# [EXCERPTED DATA]
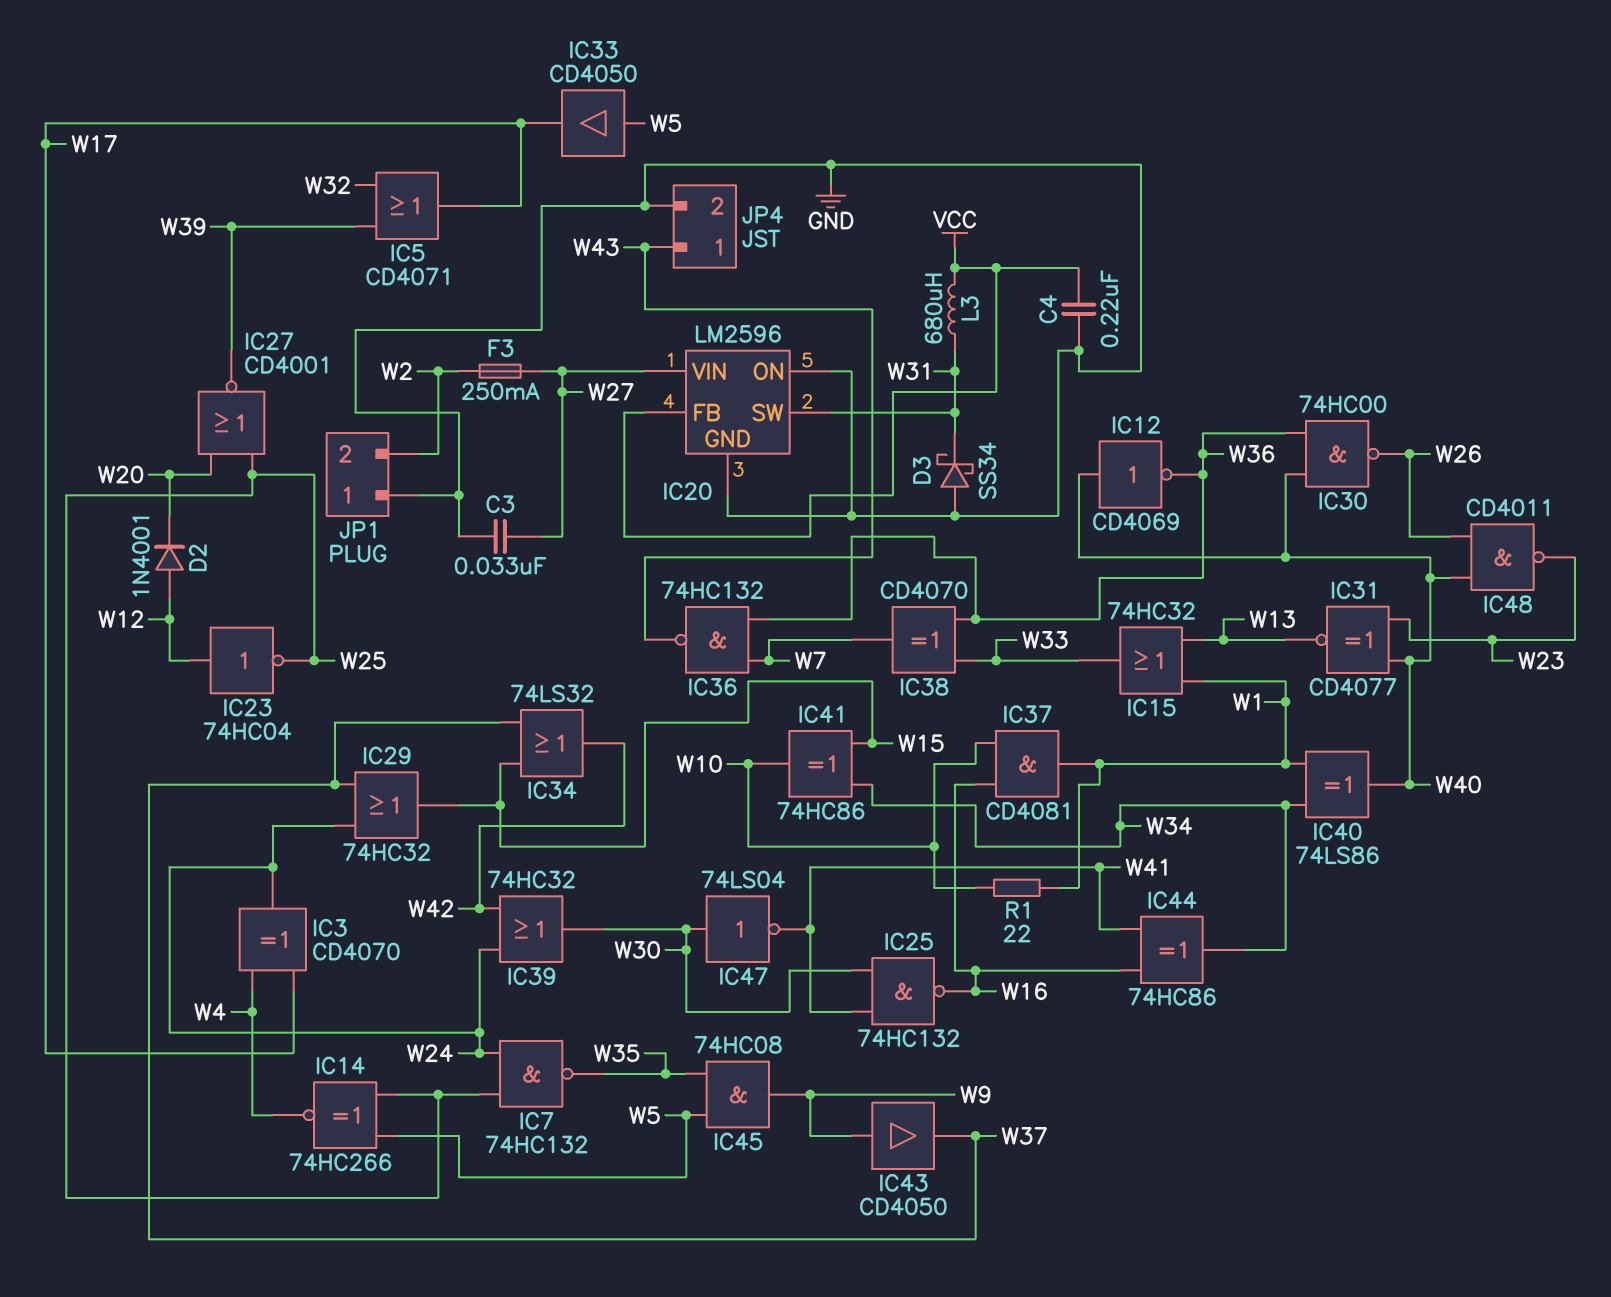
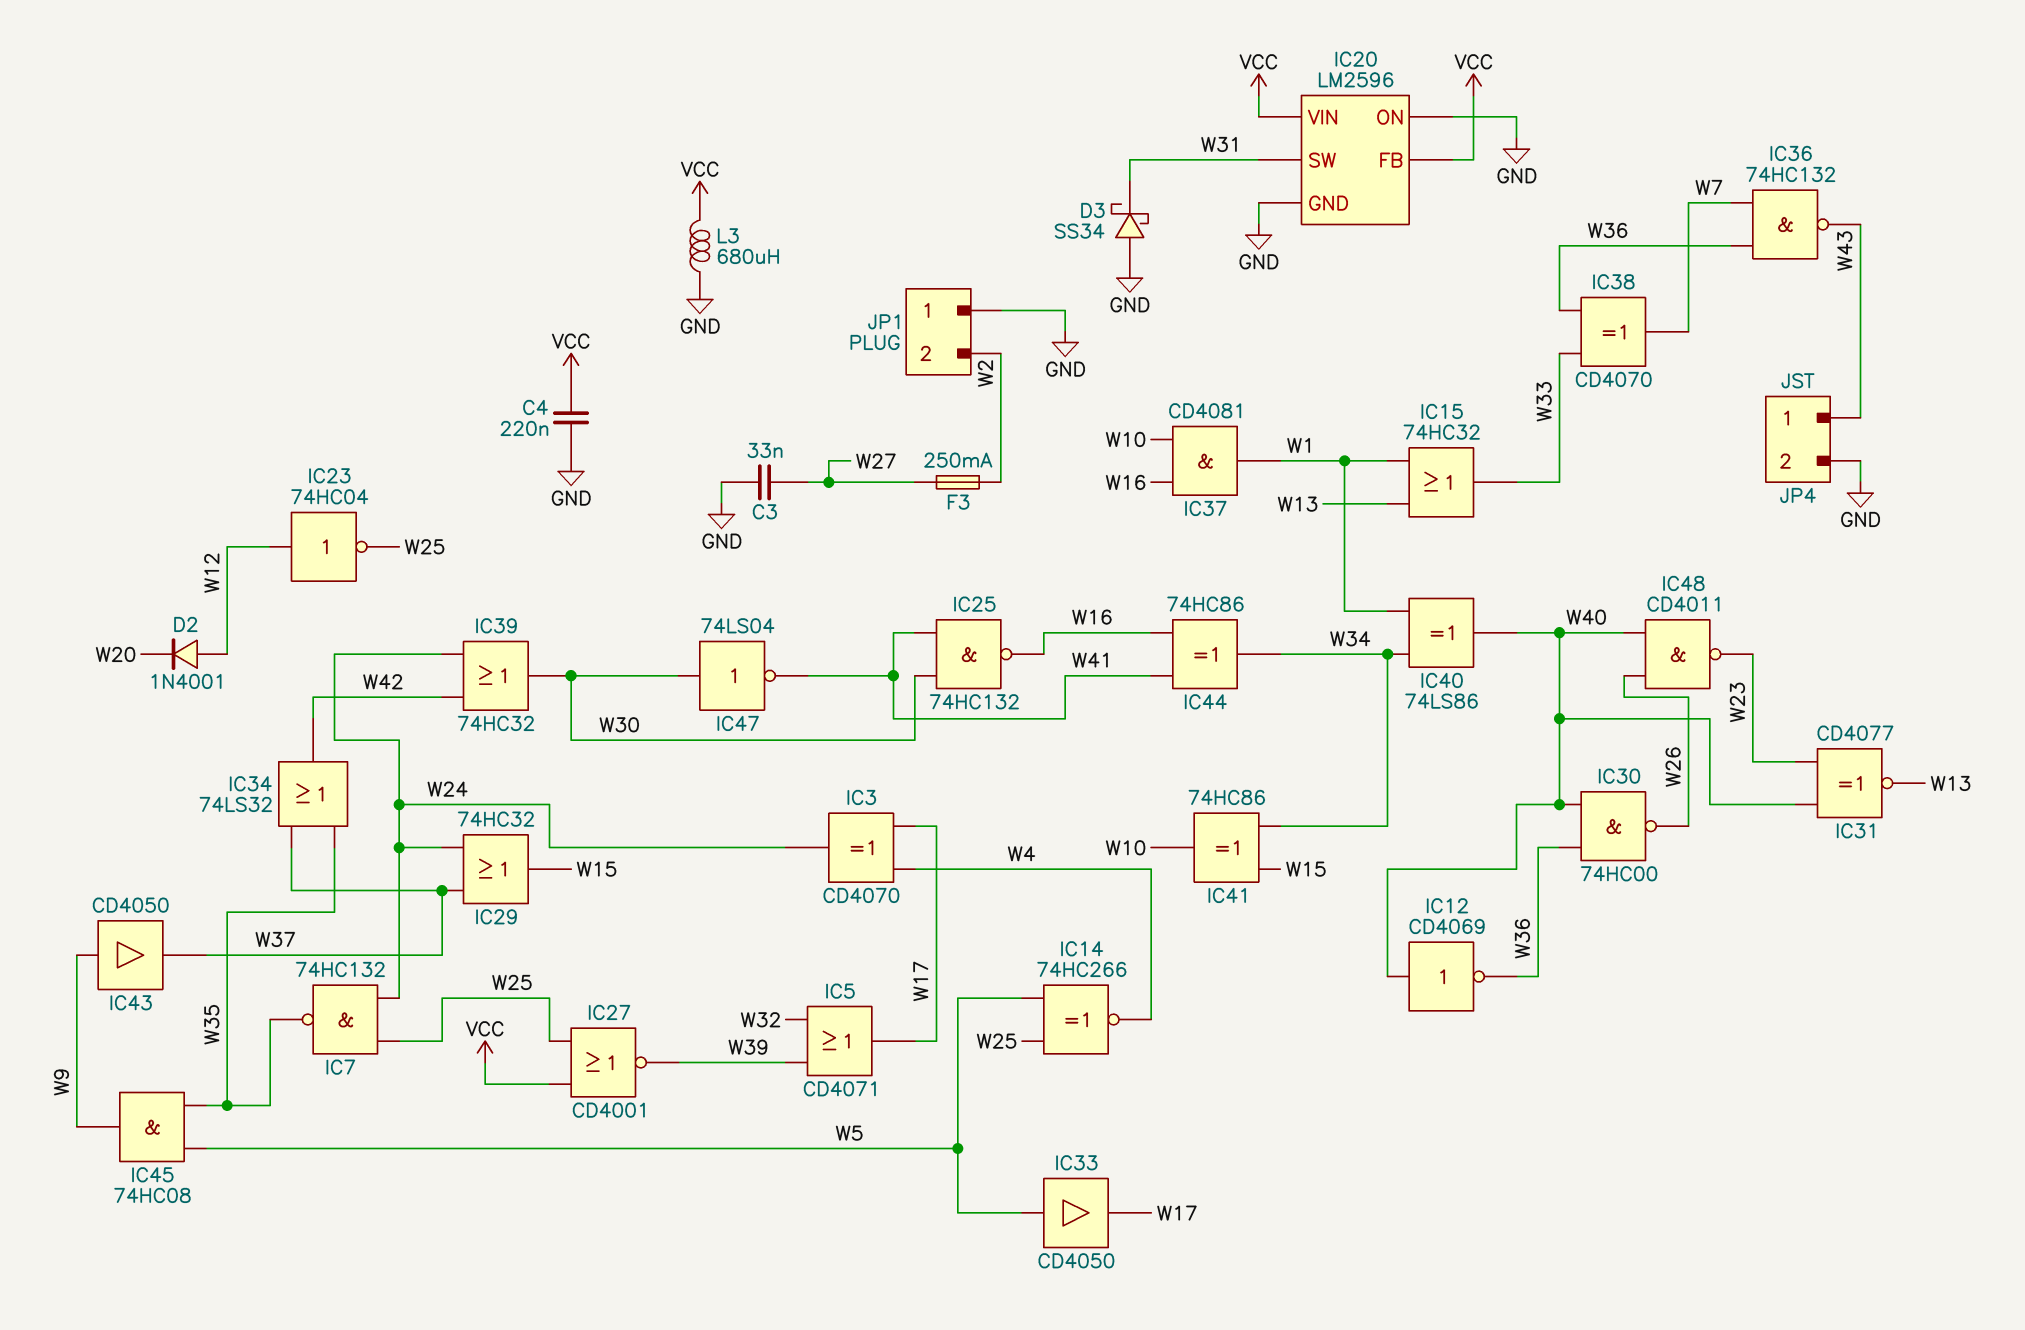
IC20 pin VIN: W27 -> VCC
IC27: NOR CD4001 (in W20, in W25, out W39) -> NOR CD4001 (in VCC, in W25, out W39)
IC34: OR 74LS32 (in W15, in W37, out W42) -> OR 74LS32 (in W35, in W37, out W42)
L3: 680uH (VCC, W31) -> 680uH (GND, VCC)
R1: 22 (W1, W10) -> none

# [HOW TO COMPLETE THIS TASK]
Within the records above, the line carrying "IC34: OR 74LS32" starts the range and the last line ends it. Set down that range exactly.

# [TASK SOLUTION]
IC34: OR 74LS32 (in W15, in W37, out W42) -> OR 74LS32 (in W35, in W37, out W42)
L3: 680uH (VCC, W31) -> 680uH (GND, VCC)
R1: 22 (W1, W10) -> none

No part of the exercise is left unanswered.